• Descrizione del compito: In quante righe del materiale seguente compare la stringa "acciaccatura"? Indica soltanto il numero.

• Dati grezzi:
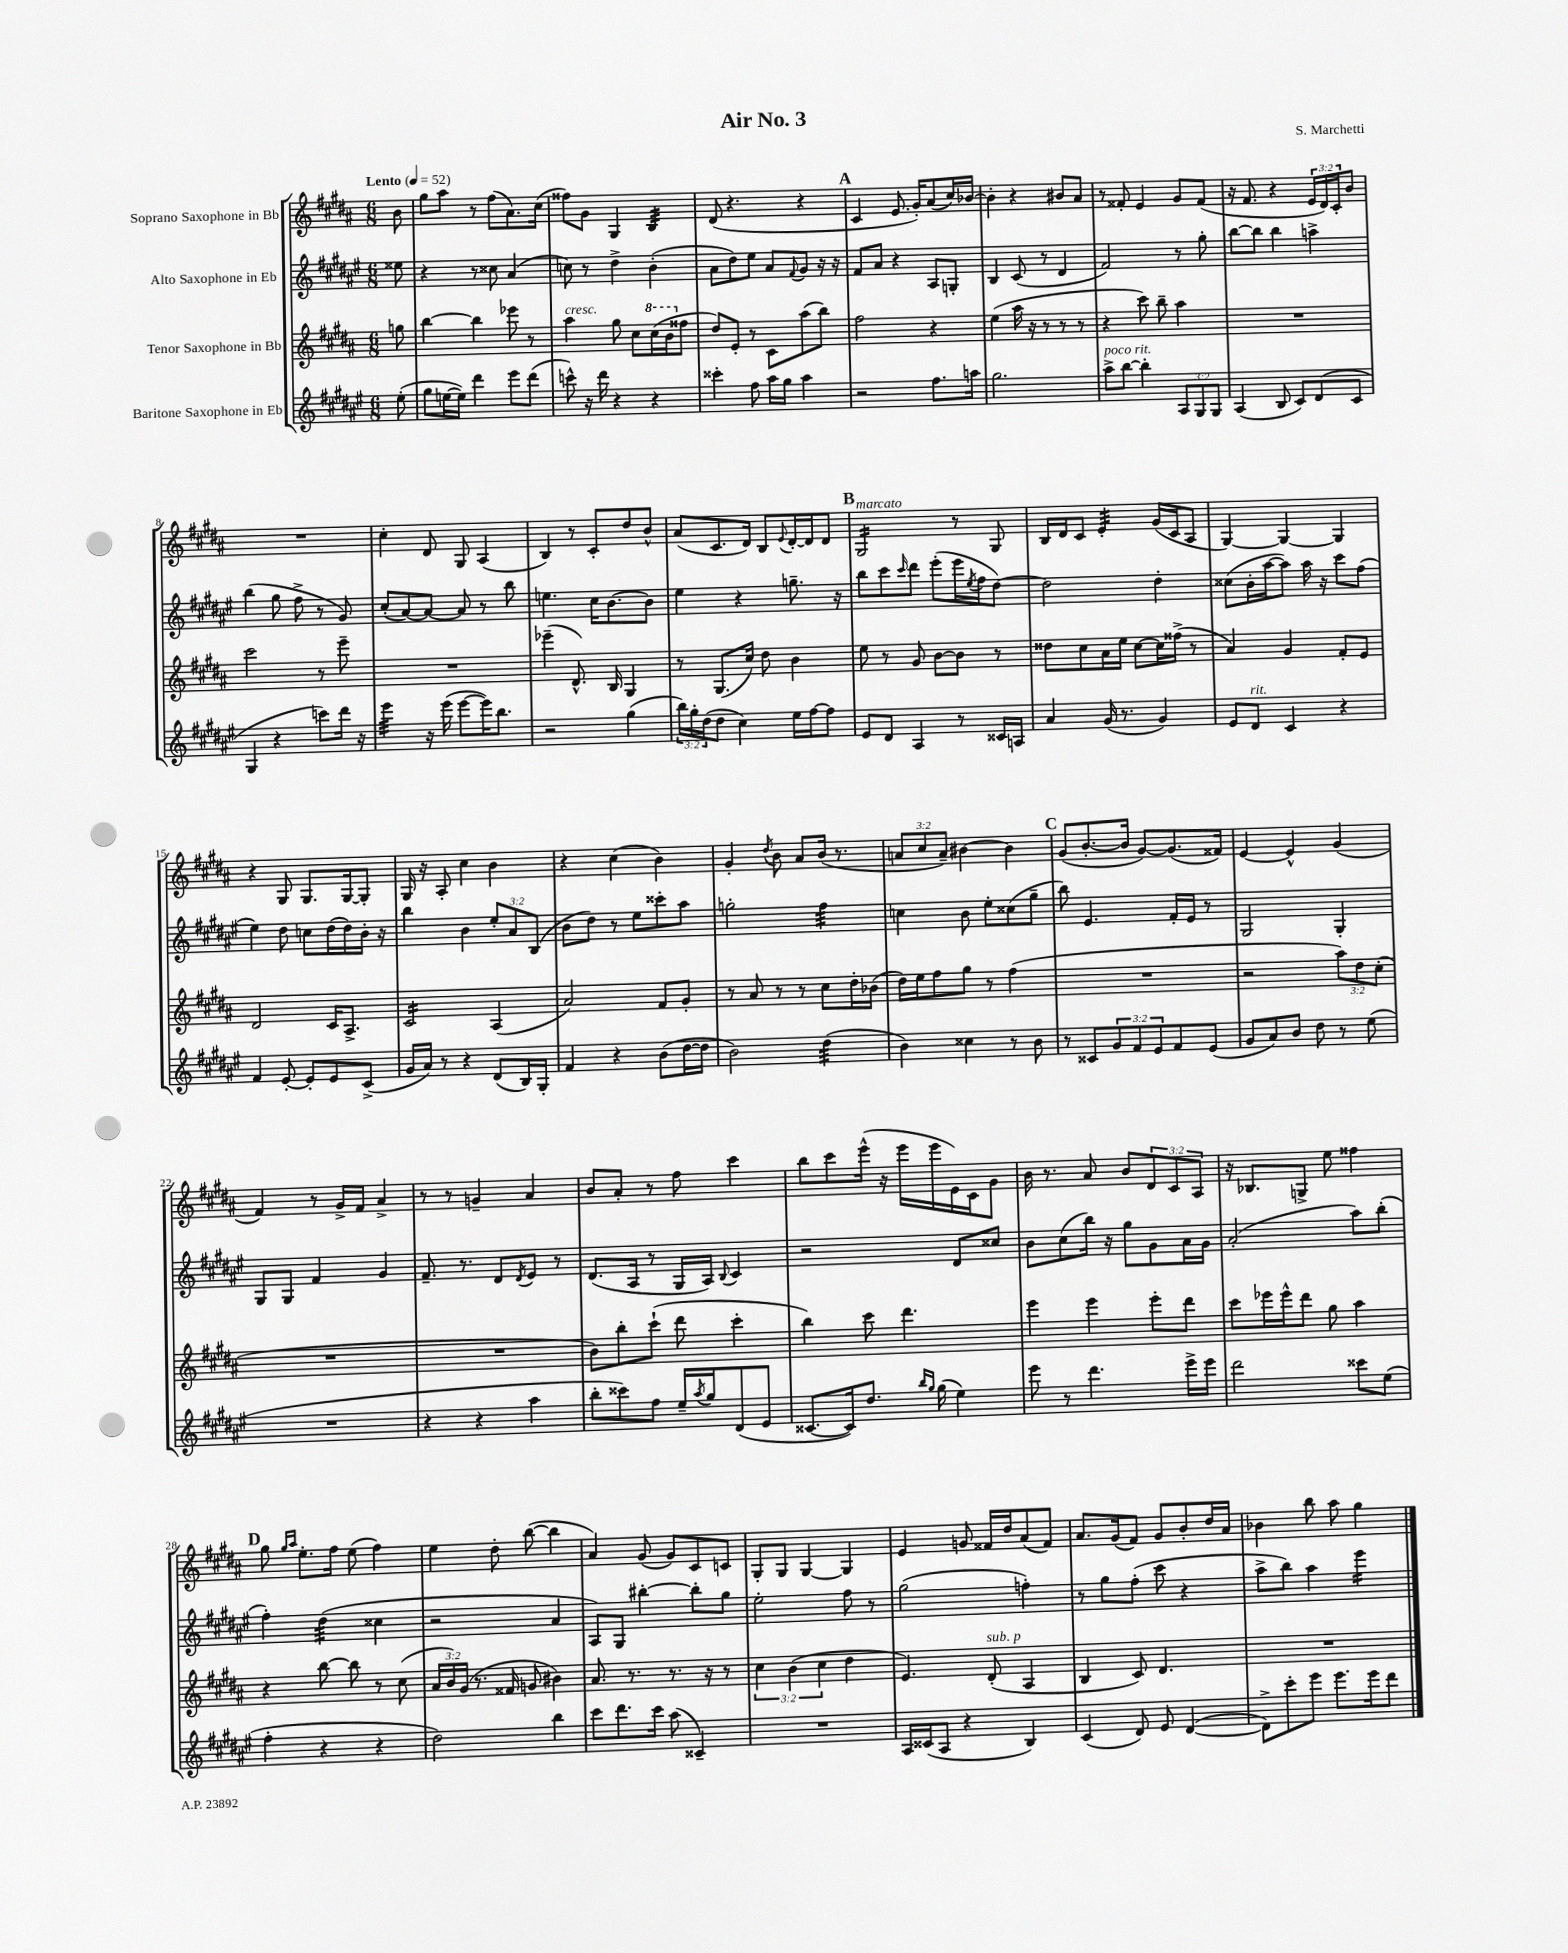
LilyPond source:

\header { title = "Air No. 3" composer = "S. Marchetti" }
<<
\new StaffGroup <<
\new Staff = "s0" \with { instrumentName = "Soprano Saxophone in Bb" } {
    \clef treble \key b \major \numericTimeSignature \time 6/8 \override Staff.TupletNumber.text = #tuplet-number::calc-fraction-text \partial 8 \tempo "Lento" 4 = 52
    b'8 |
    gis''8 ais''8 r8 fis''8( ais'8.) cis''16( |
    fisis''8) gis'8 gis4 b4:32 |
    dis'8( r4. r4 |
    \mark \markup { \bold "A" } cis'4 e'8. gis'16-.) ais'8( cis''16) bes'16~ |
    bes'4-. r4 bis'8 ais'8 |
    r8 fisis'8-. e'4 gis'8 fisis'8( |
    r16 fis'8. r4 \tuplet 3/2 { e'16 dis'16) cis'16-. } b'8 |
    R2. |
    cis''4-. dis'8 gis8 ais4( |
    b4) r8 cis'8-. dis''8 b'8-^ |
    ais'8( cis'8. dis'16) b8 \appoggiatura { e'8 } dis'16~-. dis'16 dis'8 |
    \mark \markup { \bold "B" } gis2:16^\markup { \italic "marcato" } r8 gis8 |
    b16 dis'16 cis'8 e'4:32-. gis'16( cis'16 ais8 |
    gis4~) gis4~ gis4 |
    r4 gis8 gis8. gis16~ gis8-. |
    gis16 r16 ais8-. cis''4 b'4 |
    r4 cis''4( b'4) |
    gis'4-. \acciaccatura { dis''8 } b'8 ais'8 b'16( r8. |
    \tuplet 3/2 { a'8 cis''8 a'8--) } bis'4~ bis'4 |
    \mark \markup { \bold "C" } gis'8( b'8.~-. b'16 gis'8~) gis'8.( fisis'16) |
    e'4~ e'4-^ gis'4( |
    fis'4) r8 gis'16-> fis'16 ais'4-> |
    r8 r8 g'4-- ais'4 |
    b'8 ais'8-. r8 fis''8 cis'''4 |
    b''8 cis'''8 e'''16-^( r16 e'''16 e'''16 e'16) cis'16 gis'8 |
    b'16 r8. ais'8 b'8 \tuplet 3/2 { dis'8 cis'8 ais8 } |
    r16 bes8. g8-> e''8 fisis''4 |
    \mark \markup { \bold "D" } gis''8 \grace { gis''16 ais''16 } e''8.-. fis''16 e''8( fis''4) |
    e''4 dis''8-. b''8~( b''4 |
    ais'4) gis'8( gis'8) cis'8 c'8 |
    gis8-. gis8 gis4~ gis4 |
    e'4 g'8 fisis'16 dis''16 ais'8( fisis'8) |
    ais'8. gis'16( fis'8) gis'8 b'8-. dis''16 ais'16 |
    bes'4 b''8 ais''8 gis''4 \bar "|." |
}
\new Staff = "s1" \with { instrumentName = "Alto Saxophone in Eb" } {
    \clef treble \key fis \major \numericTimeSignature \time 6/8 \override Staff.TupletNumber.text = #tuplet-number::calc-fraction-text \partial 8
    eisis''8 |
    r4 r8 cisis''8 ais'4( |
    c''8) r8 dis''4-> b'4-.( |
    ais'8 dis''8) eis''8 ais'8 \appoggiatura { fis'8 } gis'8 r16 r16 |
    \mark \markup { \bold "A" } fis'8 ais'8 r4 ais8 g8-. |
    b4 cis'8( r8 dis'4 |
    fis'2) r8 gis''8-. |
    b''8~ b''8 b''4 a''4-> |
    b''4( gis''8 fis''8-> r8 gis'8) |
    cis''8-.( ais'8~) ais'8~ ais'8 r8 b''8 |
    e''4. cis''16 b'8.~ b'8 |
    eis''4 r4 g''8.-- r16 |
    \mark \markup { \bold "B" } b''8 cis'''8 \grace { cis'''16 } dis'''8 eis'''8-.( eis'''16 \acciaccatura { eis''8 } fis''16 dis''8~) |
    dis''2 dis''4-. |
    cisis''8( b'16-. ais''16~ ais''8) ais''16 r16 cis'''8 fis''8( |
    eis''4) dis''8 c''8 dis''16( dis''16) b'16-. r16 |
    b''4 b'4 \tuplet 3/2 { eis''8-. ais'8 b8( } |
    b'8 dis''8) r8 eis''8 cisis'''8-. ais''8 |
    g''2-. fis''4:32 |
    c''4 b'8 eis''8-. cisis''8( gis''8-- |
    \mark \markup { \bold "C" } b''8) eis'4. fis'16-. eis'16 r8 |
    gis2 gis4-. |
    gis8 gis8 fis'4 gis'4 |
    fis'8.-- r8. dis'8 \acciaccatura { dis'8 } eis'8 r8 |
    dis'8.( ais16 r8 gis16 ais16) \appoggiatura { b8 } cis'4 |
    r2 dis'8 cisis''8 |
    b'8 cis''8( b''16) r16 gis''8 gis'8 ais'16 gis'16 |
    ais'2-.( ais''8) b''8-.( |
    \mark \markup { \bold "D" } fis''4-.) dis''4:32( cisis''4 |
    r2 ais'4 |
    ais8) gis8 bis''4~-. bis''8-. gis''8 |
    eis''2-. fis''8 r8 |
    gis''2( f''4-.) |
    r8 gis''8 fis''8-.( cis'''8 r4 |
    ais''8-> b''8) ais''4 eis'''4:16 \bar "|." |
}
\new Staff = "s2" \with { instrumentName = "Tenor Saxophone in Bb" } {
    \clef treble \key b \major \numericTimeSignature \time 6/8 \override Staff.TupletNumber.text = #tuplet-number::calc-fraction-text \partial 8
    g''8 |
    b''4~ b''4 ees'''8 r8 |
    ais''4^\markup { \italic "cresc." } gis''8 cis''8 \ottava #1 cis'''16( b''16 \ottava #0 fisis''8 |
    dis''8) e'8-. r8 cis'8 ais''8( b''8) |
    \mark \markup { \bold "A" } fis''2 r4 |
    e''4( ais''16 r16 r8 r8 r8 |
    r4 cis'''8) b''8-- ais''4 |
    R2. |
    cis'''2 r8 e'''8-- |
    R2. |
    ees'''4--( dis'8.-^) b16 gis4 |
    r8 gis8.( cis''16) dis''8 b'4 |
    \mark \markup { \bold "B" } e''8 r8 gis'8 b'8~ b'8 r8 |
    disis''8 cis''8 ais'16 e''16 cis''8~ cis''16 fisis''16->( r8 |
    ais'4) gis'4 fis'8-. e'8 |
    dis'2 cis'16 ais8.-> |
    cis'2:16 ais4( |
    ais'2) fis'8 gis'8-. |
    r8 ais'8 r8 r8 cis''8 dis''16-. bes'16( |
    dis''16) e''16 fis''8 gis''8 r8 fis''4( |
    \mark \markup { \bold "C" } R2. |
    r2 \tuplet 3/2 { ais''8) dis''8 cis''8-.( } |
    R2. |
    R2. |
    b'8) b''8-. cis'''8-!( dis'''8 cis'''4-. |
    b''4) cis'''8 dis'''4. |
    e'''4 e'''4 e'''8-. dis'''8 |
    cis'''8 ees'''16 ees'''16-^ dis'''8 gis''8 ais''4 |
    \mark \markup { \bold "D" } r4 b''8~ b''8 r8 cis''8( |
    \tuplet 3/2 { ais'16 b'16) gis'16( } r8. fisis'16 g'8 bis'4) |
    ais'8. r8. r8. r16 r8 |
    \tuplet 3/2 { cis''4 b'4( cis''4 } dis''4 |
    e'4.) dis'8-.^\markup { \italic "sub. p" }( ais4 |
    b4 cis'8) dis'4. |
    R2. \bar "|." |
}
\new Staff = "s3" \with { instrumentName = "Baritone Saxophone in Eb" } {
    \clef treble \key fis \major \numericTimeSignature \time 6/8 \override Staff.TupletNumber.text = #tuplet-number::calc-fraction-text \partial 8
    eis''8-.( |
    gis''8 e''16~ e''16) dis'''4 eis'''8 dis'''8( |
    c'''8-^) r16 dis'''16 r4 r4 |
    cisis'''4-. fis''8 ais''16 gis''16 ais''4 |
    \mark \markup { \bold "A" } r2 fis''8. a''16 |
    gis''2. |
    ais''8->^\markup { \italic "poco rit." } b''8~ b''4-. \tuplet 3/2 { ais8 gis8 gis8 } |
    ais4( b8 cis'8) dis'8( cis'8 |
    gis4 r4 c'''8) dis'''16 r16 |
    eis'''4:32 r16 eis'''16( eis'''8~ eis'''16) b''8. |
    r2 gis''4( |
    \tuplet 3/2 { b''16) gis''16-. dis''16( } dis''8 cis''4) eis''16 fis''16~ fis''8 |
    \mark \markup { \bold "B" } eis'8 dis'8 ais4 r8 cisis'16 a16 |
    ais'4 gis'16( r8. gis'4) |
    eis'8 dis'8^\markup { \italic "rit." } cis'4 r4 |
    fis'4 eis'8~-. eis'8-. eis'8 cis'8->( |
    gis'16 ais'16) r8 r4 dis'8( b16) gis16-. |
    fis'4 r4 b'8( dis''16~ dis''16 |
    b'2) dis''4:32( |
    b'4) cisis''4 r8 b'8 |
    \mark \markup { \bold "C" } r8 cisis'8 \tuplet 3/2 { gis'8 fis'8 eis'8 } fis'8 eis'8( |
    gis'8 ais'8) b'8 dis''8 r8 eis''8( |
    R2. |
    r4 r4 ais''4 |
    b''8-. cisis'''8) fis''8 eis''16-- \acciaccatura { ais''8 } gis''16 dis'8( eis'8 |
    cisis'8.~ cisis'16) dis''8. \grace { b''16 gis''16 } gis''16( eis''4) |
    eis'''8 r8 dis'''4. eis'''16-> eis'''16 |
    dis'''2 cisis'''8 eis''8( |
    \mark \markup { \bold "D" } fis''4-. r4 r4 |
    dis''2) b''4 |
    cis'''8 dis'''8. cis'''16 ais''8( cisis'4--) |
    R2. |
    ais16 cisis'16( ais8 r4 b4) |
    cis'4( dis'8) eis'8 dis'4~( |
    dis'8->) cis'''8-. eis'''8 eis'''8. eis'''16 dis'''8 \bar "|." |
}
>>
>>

• Risposta: 4